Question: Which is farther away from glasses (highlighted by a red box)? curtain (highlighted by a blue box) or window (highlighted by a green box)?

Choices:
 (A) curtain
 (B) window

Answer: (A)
---
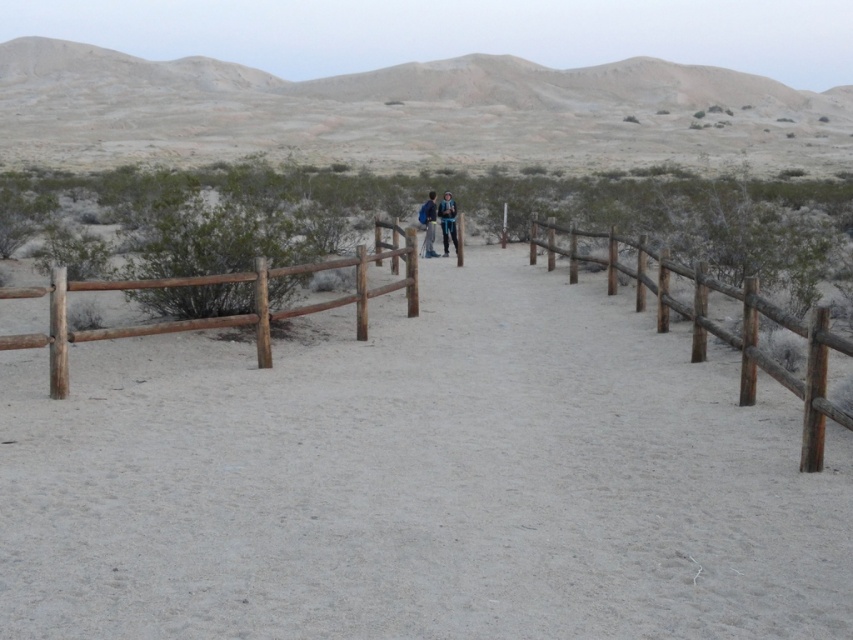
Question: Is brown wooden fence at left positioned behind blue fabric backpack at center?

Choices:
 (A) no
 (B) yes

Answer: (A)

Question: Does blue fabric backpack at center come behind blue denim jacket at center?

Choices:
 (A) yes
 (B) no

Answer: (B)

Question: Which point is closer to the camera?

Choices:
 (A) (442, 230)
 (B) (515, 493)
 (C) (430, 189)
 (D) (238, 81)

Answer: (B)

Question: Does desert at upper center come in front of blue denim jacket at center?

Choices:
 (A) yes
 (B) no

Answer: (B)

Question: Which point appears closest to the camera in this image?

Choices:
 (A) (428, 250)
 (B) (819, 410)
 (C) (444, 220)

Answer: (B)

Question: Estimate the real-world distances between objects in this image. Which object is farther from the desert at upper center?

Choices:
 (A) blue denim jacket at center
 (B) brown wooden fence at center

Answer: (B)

PROBLEM DETAILS:
Identify each line in the data above that contains the word "fence", matching case exactly, and copy those lines.

ANSWER SECTION:
Question: Is brown wooden fence at left positioned behind blue fabric backpack at center?
 (B) brown wooden fence at center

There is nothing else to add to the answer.